(Shape scene image sequences)
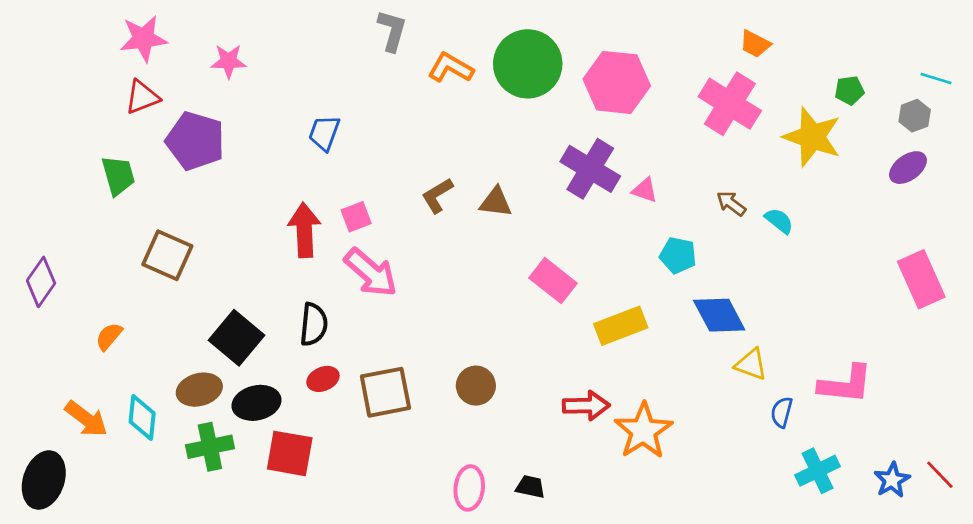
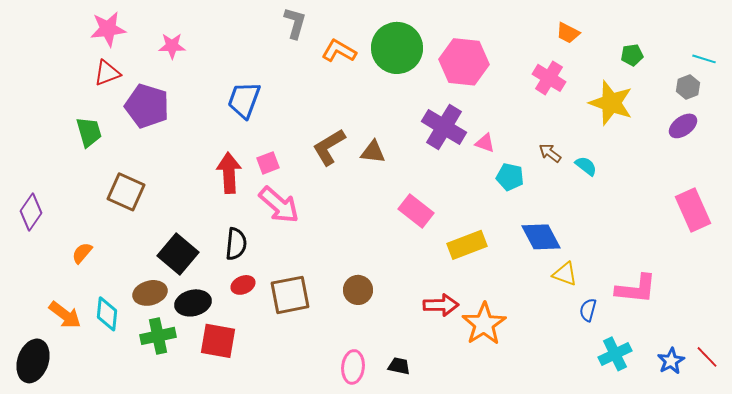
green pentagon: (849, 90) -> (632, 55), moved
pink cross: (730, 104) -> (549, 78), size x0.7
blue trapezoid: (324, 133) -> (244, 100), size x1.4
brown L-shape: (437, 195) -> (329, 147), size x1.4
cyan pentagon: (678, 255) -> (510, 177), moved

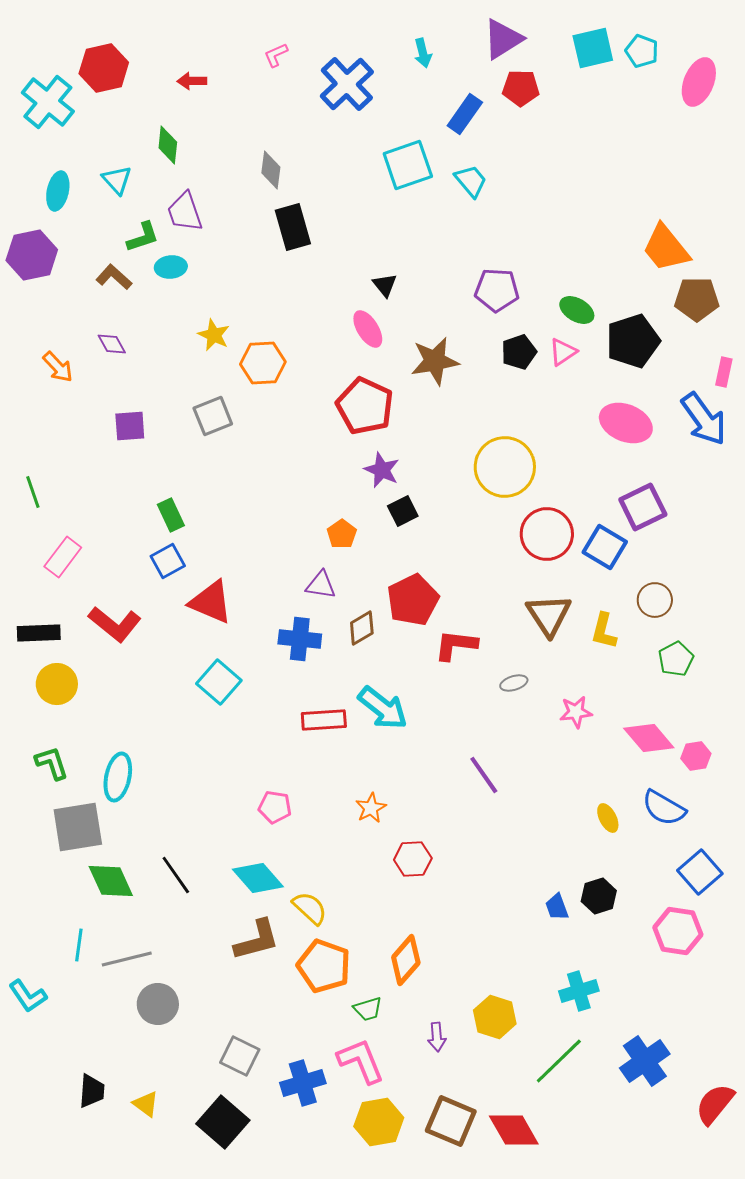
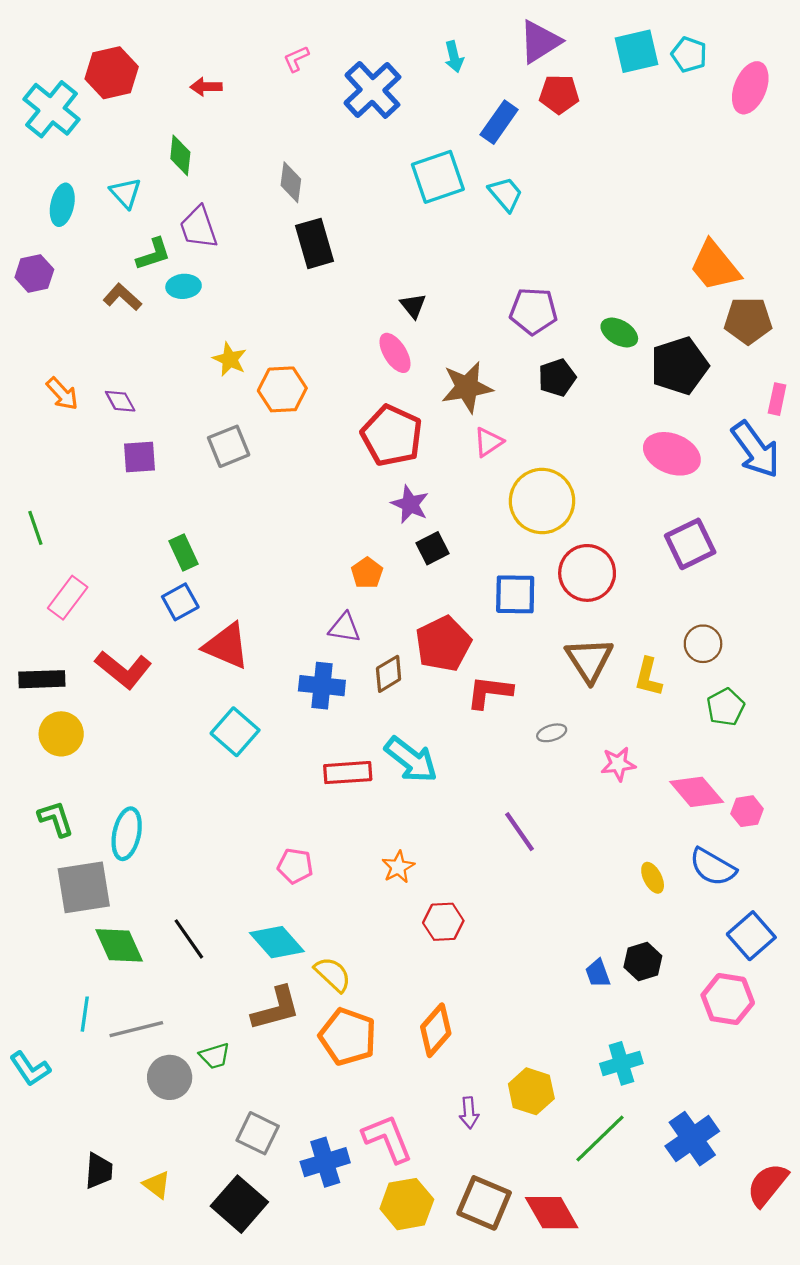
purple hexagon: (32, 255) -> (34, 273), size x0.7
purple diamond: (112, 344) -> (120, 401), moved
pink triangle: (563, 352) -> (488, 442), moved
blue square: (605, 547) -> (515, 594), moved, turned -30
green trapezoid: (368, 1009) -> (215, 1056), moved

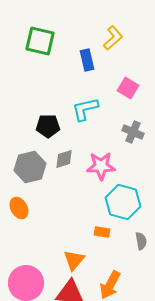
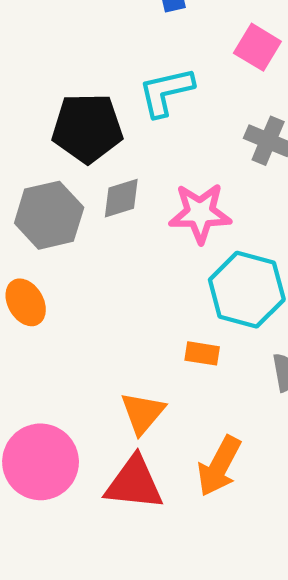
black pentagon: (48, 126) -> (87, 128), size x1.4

**What to produce:** Reproduce each line from the records that contains the word "moved".

**Reply to the exercise:**
green pentagon: (849, 90) -> (632, 55), moved
cyan pentagon: (678, 255) -> (510, 177), moved
purple diamond: (112, 344) -> (120, 401), moved
pink triangle: (563, 352) -> (488, 442), moved
blue square: (605, 547) -> (515, 594), moved, turned -30
green trapezoid: (368, 1009) -> (215, 1056), moved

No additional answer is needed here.